YOUR OBJECTIVE:
Reproduce all of the data that follows, character for character.

MATERIAL PROVIDED:
━━━━━━

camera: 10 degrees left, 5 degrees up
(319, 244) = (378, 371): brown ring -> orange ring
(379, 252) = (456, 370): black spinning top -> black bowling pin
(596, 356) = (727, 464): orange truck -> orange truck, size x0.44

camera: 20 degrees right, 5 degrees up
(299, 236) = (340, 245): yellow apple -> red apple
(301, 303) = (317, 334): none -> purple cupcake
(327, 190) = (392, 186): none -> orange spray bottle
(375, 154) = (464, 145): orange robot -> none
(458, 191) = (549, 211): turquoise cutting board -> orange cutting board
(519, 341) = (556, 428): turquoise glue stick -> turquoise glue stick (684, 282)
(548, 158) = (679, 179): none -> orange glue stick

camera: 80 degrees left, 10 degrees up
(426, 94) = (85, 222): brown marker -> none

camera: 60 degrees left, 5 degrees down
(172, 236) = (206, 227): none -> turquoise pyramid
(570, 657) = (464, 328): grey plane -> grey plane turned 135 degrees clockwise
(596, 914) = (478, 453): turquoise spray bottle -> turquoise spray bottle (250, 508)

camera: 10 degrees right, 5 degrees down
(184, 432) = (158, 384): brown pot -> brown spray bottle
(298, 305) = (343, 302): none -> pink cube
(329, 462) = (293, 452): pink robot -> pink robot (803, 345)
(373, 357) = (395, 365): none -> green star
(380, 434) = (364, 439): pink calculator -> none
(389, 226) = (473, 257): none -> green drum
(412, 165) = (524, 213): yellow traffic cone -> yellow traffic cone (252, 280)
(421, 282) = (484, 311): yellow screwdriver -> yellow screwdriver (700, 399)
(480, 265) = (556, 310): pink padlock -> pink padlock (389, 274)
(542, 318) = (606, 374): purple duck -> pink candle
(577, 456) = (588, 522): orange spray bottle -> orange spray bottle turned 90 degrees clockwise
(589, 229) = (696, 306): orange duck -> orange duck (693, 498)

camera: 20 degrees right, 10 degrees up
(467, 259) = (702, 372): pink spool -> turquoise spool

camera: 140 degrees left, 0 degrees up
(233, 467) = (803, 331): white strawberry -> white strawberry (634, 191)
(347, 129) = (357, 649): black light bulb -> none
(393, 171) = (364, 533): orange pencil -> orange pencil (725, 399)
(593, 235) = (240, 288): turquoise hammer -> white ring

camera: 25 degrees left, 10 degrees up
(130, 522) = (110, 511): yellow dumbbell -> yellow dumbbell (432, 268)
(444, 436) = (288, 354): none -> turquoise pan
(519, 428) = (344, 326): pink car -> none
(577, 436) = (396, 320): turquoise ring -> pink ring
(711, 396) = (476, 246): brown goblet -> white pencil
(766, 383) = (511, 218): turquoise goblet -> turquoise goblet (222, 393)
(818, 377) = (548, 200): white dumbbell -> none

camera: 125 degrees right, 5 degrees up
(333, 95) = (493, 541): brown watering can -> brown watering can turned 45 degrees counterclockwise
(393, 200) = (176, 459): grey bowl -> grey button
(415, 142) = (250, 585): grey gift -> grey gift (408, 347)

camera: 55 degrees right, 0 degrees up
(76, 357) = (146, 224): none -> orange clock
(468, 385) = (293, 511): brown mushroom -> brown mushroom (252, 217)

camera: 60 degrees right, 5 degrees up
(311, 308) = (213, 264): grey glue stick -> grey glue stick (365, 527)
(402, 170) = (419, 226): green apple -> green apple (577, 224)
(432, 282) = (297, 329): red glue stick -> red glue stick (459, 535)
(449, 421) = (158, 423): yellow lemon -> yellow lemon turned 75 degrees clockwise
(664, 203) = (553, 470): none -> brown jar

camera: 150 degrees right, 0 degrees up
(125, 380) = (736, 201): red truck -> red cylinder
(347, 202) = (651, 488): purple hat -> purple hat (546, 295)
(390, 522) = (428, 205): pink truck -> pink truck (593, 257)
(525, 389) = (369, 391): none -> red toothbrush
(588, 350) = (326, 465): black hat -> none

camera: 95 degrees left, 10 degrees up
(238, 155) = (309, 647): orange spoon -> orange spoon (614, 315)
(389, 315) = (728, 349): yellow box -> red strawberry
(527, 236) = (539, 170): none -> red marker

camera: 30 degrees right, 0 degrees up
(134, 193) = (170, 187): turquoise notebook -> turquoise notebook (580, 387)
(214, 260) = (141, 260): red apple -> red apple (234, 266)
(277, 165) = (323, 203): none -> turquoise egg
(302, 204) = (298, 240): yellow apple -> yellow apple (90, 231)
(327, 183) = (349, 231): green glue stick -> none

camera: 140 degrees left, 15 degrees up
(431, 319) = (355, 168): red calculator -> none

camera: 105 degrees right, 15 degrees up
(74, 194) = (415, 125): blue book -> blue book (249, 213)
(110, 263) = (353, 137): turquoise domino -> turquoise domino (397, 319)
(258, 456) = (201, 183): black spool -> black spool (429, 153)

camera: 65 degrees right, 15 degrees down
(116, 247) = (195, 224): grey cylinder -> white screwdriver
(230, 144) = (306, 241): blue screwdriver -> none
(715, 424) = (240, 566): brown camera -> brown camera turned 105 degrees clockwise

━━━━━━

WRITTEN RESPONSE:
camera: 10 degrees left, 5 degrees up
(319, 244) = (378, 371): brown ring -> orange ring
(379, 252) = (456, 370): black spinning top -> black bowling pin
(596, 356) = (727, 464): orange truck -> orange truck, size x0.44

camera: 20 degrees right, 5 degrees up
(299, 236) = (340, 245): yellow apple -> red apple
(301, 303) = (317, 334): none -> purple cupcake
(327, 190) = (392, 186): none -> orange spray bottle
(375, 154) = (464, 145): orange robot -> none
(458, 191) = (549, 211): turquoise cutting board -> orange cutting board
(519, 341) = (556, 428): turquoise glue stick -> turquoise glue stick (684, 282)
(548, 158) = (679, 179): none -> orange glue stick

camera: 80 degrees left, 10 degrees up
(426, 94) = (85, 222): brown marker -> none

camera: 60 degrees left, 5 degrees down
(172, 236) = (206, 227): none -> turquoise pyramid
(570, 657) = (464, 328): grey plane -> grey plane turned 135 degrees clockwise
(596, 914) = (478, 453): turquoise spray bottle -> turquoise spray bottle (250, 508)

camera: 10 degrees right, 5 degrees down
(184, 432) = (158, 384): brown pot -> brown spray bottle
(298, 305) = (343, 302): none -> pink cube
(329, 462) = (293, 452): pink robot -> pink robot (803, 345)
(373, 357) = (395, 365): none -> green star
(380, 434) = (364, 439): pink calculator -> none
(389, 226) = (473, 257): none -> green drum
(412, 165) = (524, 213): yellow traffic cone -> yellow traffic cone (252, 280)
(421, 282) = (484, 311): yellow screwdriver -> yellow screwdriver (700, 399)
(480, 265) = (556, 310): pink padlock -> pink padlock (389, 274)
(542, 318) = (606, 374): purple duck -> pink candle
(577, 456) = (588, 522): orange spray bottle -> orange spray bottle turned 90 degrees clockwise
(589, 229) = (696, 306): orange duck -> orange duck (693, 498)

camera: 20 degrees right, 10 degrees up
(467, 259) = (702, 372): pink spool -> turquoise spool

camera: 140 degrees left, 0 degrees up
(233, 467) = (803, 331): white strawberry -> white strawberry (634, 191)
(347, 129) = (357, 649): black light bulb -> none
(393, 171) = (364, 533): orange pencil -> orange pencil (725, 399)
(593, 235) = (240, 288): turquoise hammer -> white ring

camera: 25 degrees left, 10 degrees up
(130, 522) = (110, 511): yellow dumbbell -> yellow dumbbell (432, 268)
(444, 436) = (288, 354): none -> turquoise pan
(519, 428) = (344, 326): pink car -> none
(577, 436) = (396, 320): turquoise ring -> pink ring
(711, 396) = (476, 246): brown goblet -> white pencil
(766, 383) = (511, 218): turquoise goblet -> turquoise goblet (222, 393)
(818, 377) = (548, 200): white dumbbell -> none

camera: 125 degrees right, 5 degrees up
(333, 95) = (493, 541): brown watering can -> brown watering can turned 45 degrees counterclockwise
(393, 200) = (176, 459): grey bowl -> grey button
(415, 142) = (250, 585): grey gift -> grey gift (408, 347)

camera: 55 degrees right, 0 degrees up
(76, 357) = (146, 224): none -> orange clock
(468, 385) = (293, 511): brown mushroom -> brown mushroom (252, 217)

camera: 60 degrees right, 5 degrees up
(311, 308) = (213, 264): grey glue stick -> grey glue stick (365, 527)
(402, 170) = (419, 226): green apple -> green apple (577, 224)
(432, 282) = (297, 329): red glue stick -> red glue stick (459, 535)
(449, 421) = (158, 423): yellow lemon -> yellow lemon turned 75 degrees clockwise
(664, 203) = (553, 470): none -> brown jar

camera: 150 degrees right, 0 degrees up
(125, 380) = (736, 201): red truck -> red cylinder
(347, 202) = (651, 488): purple hat -> purple hat (546, 295)
(390, 522) = (428, 205): pink truck -> pink truck (593, 257)
(525, 389) = (369, 391): none -> red toothbrush
(588, 350) = (326, 465): black hat -> none

camera: 95 degrees left, 10 degrees up
(238, 155) = (309, 647): orange spoon -> orange spoon (614, 315)
(389, 315) = (728, 349): yellow box -> red strawberry
(527, 236) = (539, 170): none -> red marker

camera: 30 degrees right, 0 degrees up
(134, 193) = (170, 187): turquoise notebook -> turquoise notebook (580, 387)
(214, 260) = (141, 260): red apple -> red apple (234, 266)
(277, 165) = (323, 203): none -> turquoise egg
(302, 204) = (298, 240): yellow apple -> yellow apple (90, 231)
(327, 183) = (349, 231): green glue stick -> none

camera: 140 degrees left, 15 degrees up
(431, 319) = (355, 168): red calculator -> none

camera: 105 degrees right, 15 degrees up
(74, 194) = (415, 125): blue book -> blue book (249, 213)
(110, 263) = (353, 137): turquoise domino -> turquoise domino (397, 319)
(258, 456) = (201, 183): black spool -> black spool (429, 153)

camera: 65 degrees right, 15 degrees down
(116, 247) = (195, 224): grey cylinder -> white screwdriver
(230, 144) = (306, 241): blue screwdriver -> none
(715, 424) = (240, 566): brown camera -> brown camera turned 105 degrees clockwise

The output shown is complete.